### Work request
Look through the records, and wherever the string "grey" turns up, copy out that line.

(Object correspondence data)
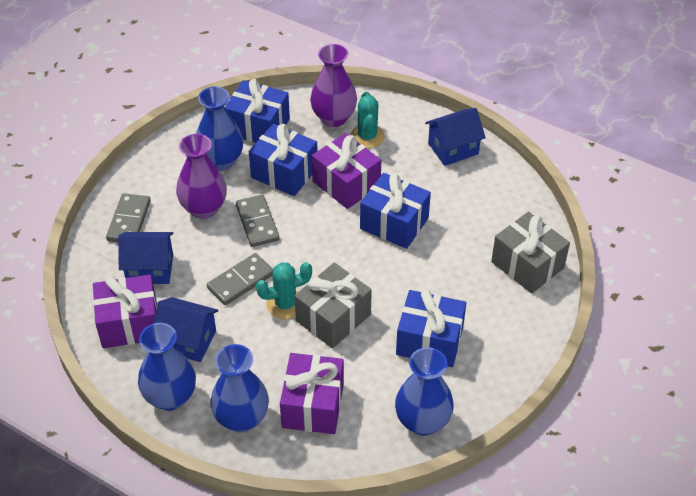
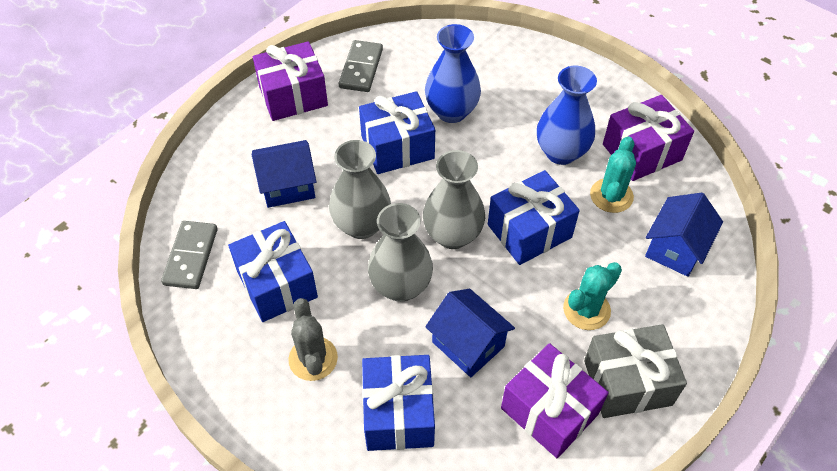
blue vase: 4 -> 2
grey cactus: 0 -> 1
grey domino: 3 -> 2
grey gift: 2 -> 1
grey vase: 0 -> 3
purple vase: 2 -> 0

### Solved problem
grey cactus: 0 -> 1
grey domino: 3 -> 2
grey gift: 2 -> 1
grey vase: 0 -> 3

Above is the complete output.